◆ What you will do
The full set of entries is to be printed exactly, with pictures excluded.

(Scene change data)
BEGIN
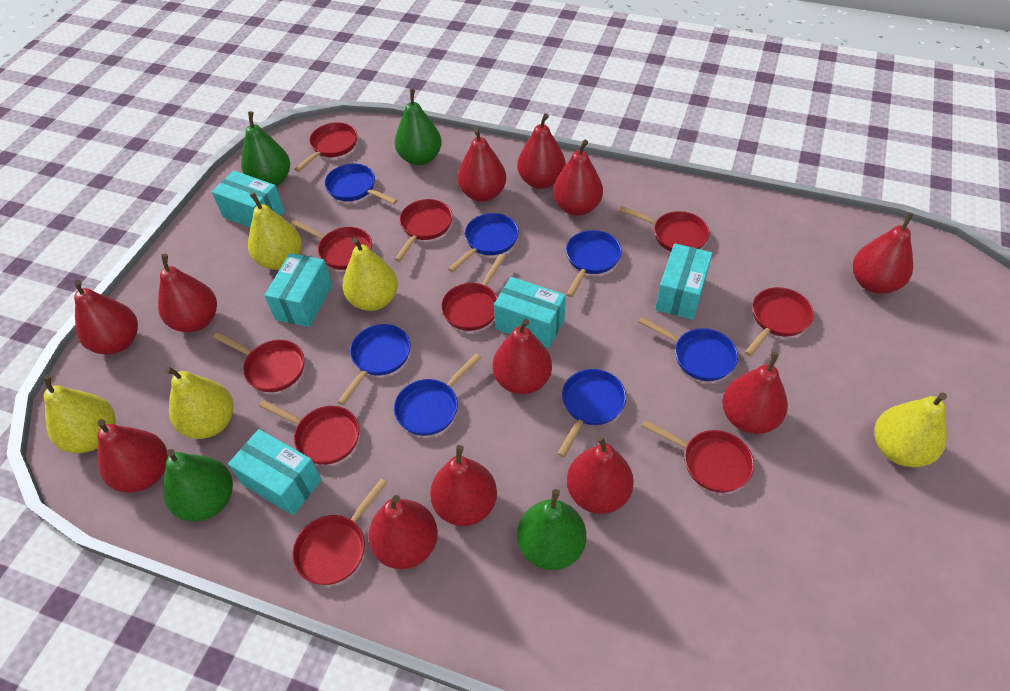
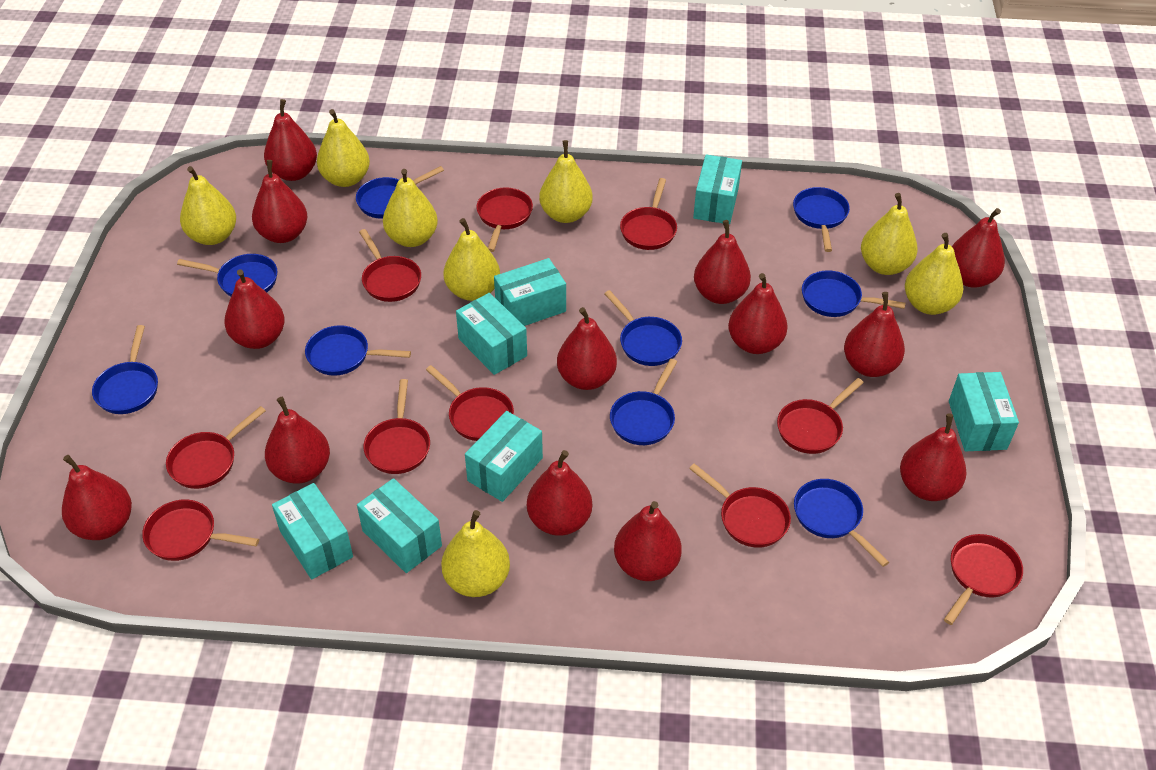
blue pan: 7 -> 9
green pear: 4 -> 0
red pear: 12 -> 13
turquoise box: 5 -> 7
yellow pear: 5 -> 8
END
◆ Answer space
blue pan: 7 -> 9
green pear: 4 -> 0
red pear: 12 -> 13
turquoise box: 5 -> 7
yellow pear: 5 -> 8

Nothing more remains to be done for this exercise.